Scene edit records
#####

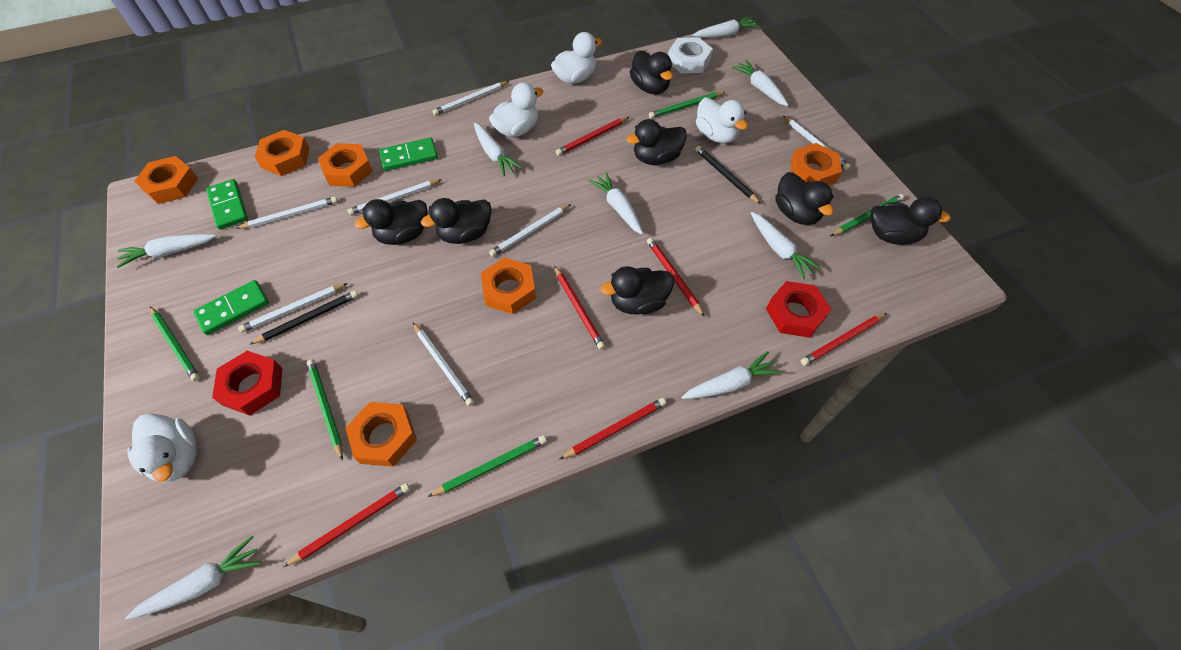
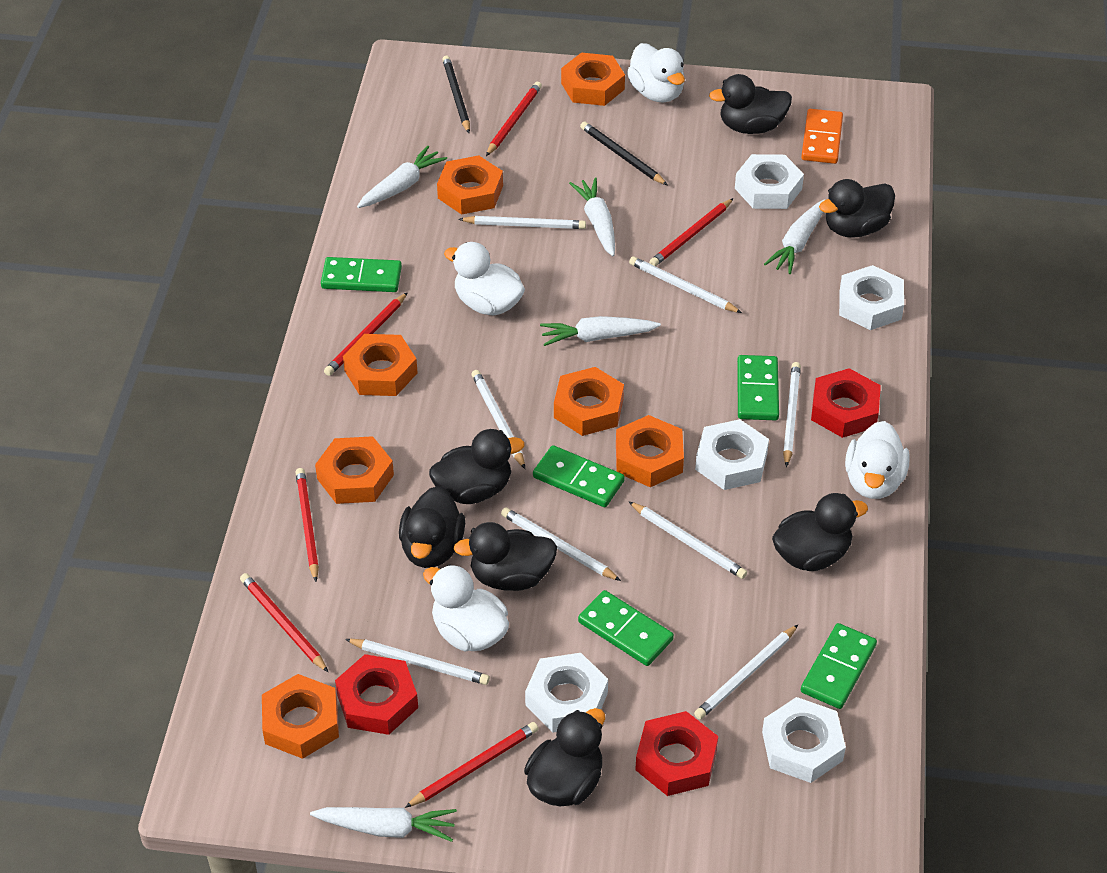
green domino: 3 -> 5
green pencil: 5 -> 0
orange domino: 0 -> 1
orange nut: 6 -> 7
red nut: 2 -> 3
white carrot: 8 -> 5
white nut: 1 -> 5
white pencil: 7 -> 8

#####

● **Exercise directions**
Would you please filter the lines above and copy every one that includes "white"?

● **Response to this task**
white carrot: 8 -> 5
white nut: 1 -> 5
white pencil: 7 -> 8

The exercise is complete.